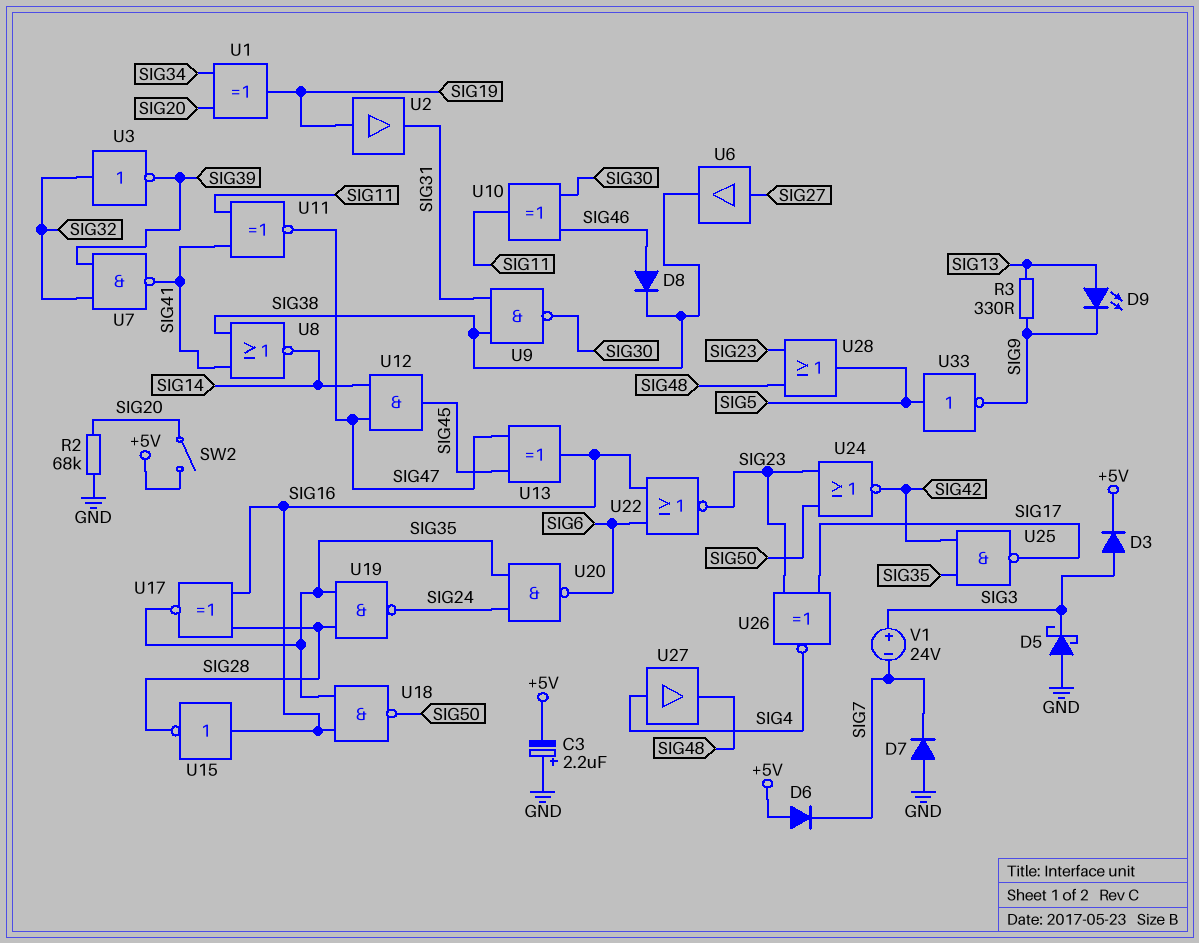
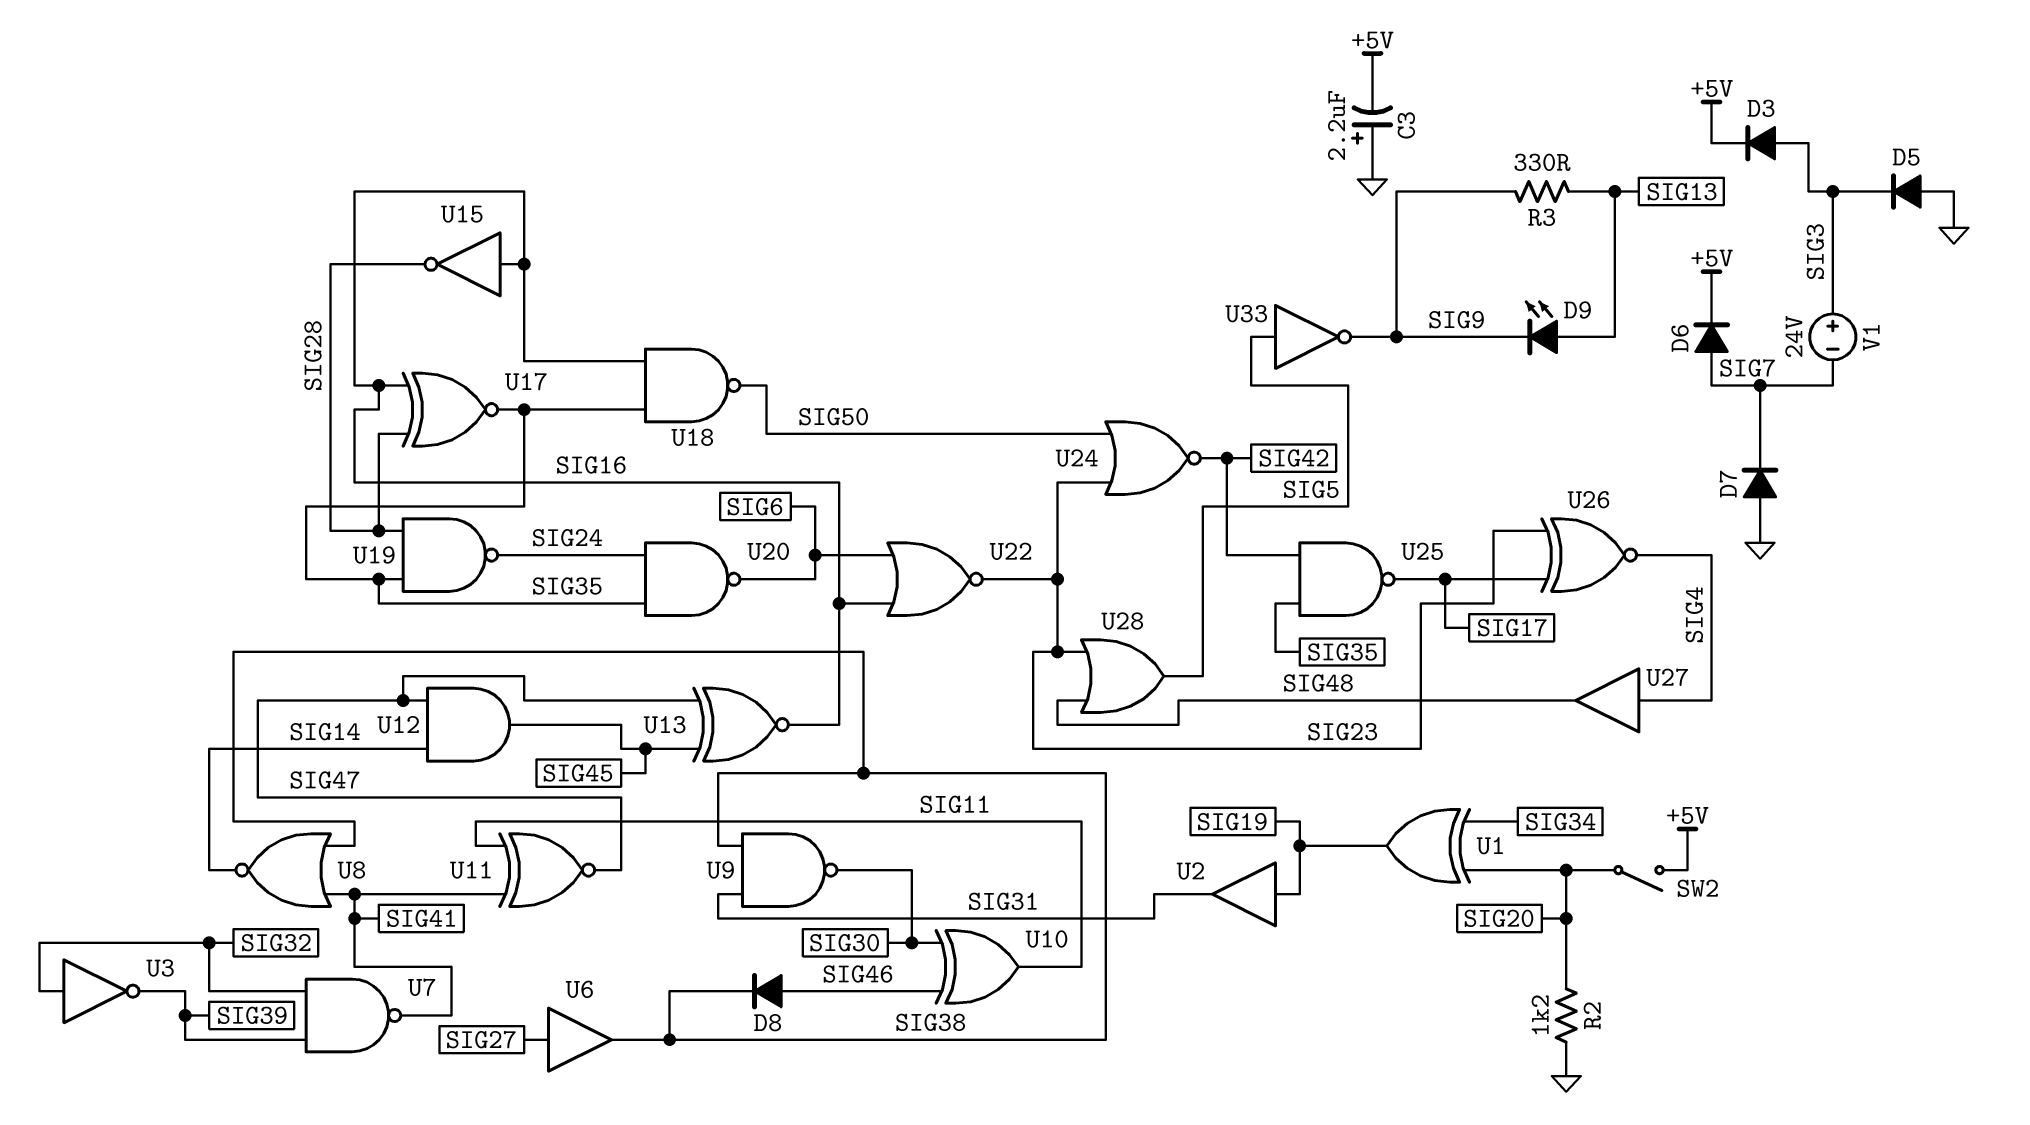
D5: schottky (A GND, K SIG3) -> diode (A GND, K SIG3)
D6: diode (A +5V, K SIG7) -> diode (A SIG7, K +5V)
R2: 68k (GND, SIG20) -> 1.2k (GND, SIG20)
U13: XOR (in SIG45, in SIG47, out SIG16) -> XNOR (in SIG45, in SIG47, out SIG16)

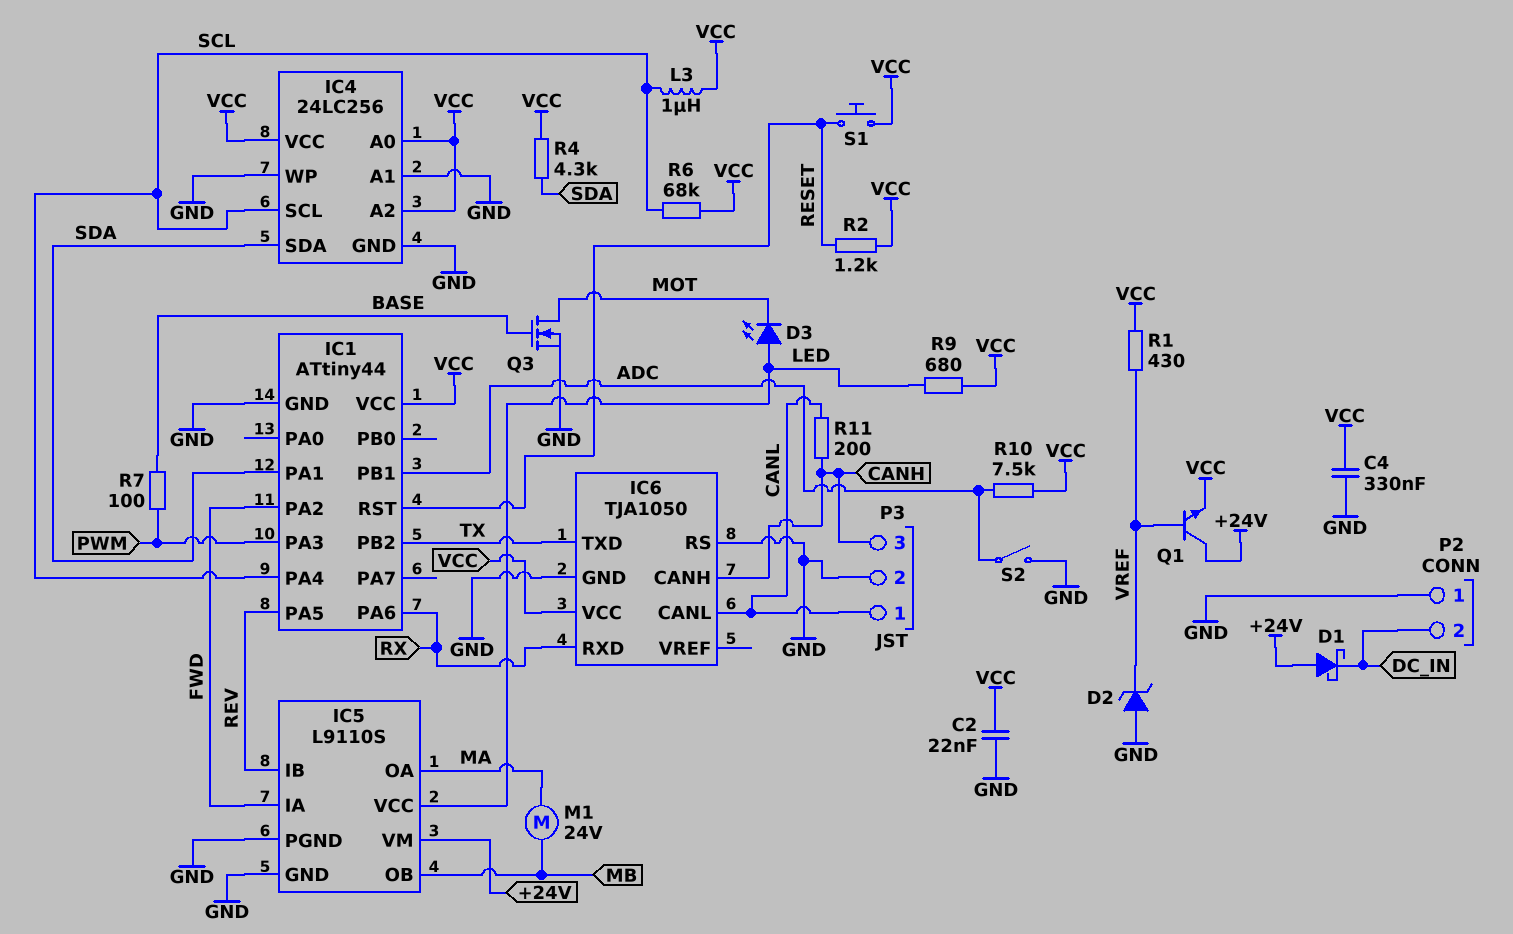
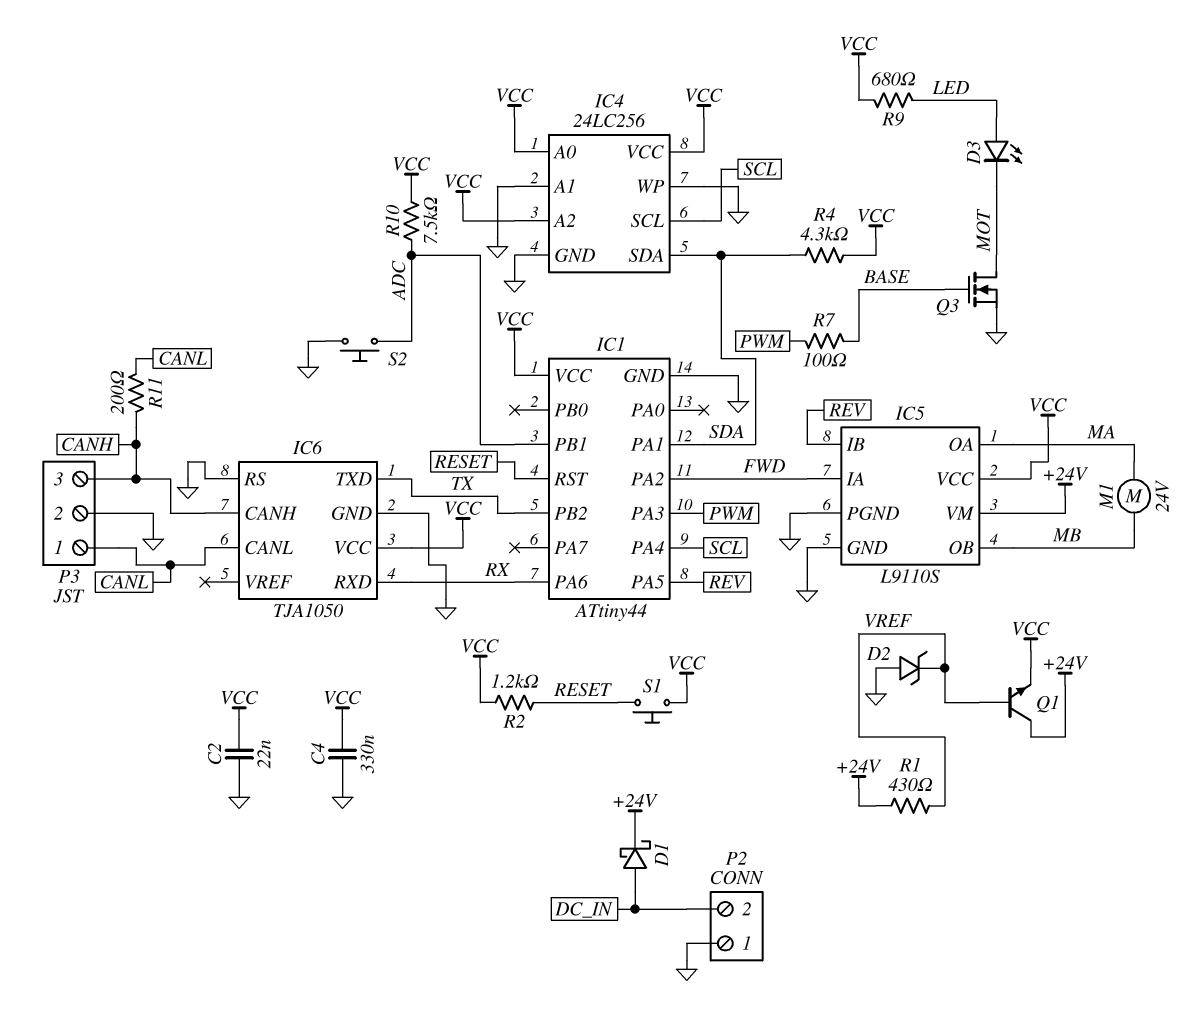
D1: schottky (A +24V, K DC_IN) -> schottky (A DC_IN, K +24V)
IC5 pin VCC: LED -> VCC
L3: 1uH (SCL, VCC) -> none
R1: 430 (VCC, VREF) -> 430 (+24V, VREF)
R6: 68k (SCL, VCC) -> none
S2: switch (ADC, GND) -> button (ADC, GND)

=-=-=

## YOUR OBJECTIVE
The lines to output run from the one containing "D1: schottky (A" through the last line of the records above; repeat them exactly and nothing more.

## FINISHED EXERCISE
D1: schottky (A +24V, K DC_IN) -> schottky (A DC_IN, K +24V)
IC5 pin VCC: LED -> VCC
L3: 1uH (SCL, VCC) -> none
R1: 430 (VCC, VREF) -> 430 (+24V, VREF)
R6: 68k (SCL, VCC) -> none
S2: switch (ADC, GND) -> button (ADC, GND)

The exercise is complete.